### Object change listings
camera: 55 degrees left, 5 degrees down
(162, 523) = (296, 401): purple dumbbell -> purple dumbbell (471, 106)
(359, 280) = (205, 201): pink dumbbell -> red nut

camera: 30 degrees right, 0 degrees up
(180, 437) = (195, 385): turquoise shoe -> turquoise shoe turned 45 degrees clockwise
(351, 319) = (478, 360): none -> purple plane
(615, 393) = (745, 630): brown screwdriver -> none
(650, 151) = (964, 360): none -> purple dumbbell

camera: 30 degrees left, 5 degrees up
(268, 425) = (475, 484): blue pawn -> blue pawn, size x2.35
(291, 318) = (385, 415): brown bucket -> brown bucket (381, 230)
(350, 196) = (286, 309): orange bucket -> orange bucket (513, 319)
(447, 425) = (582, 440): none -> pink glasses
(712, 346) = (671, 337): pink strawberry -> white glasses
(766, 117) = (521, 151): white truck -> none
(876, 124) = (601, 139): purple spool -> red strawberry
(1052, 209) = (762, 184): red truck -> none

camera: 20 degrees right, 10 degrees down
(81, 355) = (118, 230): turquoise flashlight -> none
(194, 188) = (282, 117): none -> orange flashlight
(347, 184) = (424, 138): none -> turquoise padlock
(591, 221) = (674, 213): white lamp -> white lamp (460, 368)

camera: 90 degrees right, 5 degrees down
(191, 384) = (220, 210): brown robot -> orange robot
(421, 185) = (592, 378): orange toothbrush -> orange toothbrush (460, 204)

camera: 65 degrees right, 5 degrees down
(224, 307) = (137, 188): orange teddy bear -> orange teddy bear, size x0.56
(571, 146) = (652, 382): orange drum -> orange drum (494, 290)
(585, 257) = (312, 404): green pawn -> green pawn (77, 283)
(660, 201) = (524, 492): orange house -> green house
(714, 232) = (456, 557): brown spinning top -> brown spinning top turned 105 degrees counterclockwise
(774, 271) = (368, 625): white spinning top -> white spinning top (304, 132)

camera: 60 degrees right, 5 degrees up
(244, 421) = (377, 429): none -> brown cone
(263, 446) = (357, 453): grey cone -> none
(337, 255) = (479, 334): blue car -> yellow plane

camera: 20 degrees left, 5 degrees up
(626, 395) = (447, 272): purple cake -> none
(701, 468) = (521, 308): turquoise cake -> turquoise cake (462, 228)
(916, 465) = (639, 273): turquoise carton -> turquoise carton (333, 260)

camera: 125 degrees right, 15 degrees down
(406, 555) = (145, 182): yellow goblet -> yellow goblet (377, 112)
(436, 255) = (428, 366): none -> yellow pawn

### REQUIRED ACTION
Write each entry out again, exactly as it reads above.

### WORKED SOLUTION
camera: 55 degrees left, 5 degrees down
(162, 523) = (296, 401): purple dumbbell -> purple dumbbell (471, 106)
(359, 280) = (205, 201): pink dumbbell -> red nut

camera: 30 degrees right, 0 degrees up
(180, 437) = (195, 385): turquoise shoe -> turquoise shoe turned 45 degrees clockwise
(351, 319) = (478, 360): none -> purple plane
(615, 393) = (745, 630): brown screwdriver -> none
(650, 151) = (964, 360): none -> purple dumbbell

camera: 30 degrees left, 5 degrees up
(268, 425) = (475, 484): blue pawn -> blue pawn, size x2.35
(291, 318) = (385, 415): brown bucket -> brown bucket (381, 230)
(350, 196) = (286, 309): orange bucket -> orange bucket (513, 319)
(447, 425) = (582, 440): none -> pink glasses
(712, 346) = (671, 337): pink strawberry -> white glasses
(766, 117) = (521, 151): white truck -> none
(876, 124) = (601, 139): purple spool -> red strawberry
(1052, 209) = (762, 184): red truck -> none

camera: 20 degrees right, 10 degrees down
(81, 355) = (118, 230): turquoise flashlight -> none
(194, 188) = (282, 117): none -> orange flashlight
(347, 184) = (424, 138): none -> turquoise padlock
(591, 221) = (674, 213): white lamp -> white lamp (460, 368)

camera: 90 degrees right, 5 degrees down
(191, 384) = (220, 210): brown robot -> orange robot
(421, 185) = (592, 378): orange toothbrush -> orange toothbrush (460, 204)

camera: 65 degrees right, 5 degrees down
(224, 307) = (137, 188): orange teddy bear -> orange teddy bear, size x0.56
(571, 146) = (652, 382): orange drum -> orange drum (494, 290)
(585, 257) = (312, 404): green pawn -> green pawn (77, 283)
(660, 201) = (524, 492): orange house -> green house
(714, 232) = (456, 557): brown spinning top -> brown spinning top turned 105 degrees counterclockwise
(774, 271) = (368, 625): white spinning top -> white spinning top (304, 132)

camera: 60 degrees right, 5 degrees up
(244, 421) = (377, 429): none -> brown cone
(263, 446) = (357, 453): grey cone -> none
(337, 255) = (479, 334): blue car -> yellow plane

camera: 20 degrees left, 5 degrees up
(626, 395) = (447, 272): purple cake -> none
(701, 468) = (521, 308): turquoise cake -> turquoise cake (462, 228)
(916, 465) = (639, 273): turquoise carton -> turquoise carton (333, 260)

camera: 125 degrees right, 15 degrees down
(406, 555) = (145, 182): yellow goblet -> yellow goblet (377, 112)
(436, 255) = (428, 366): none -> yellow pawn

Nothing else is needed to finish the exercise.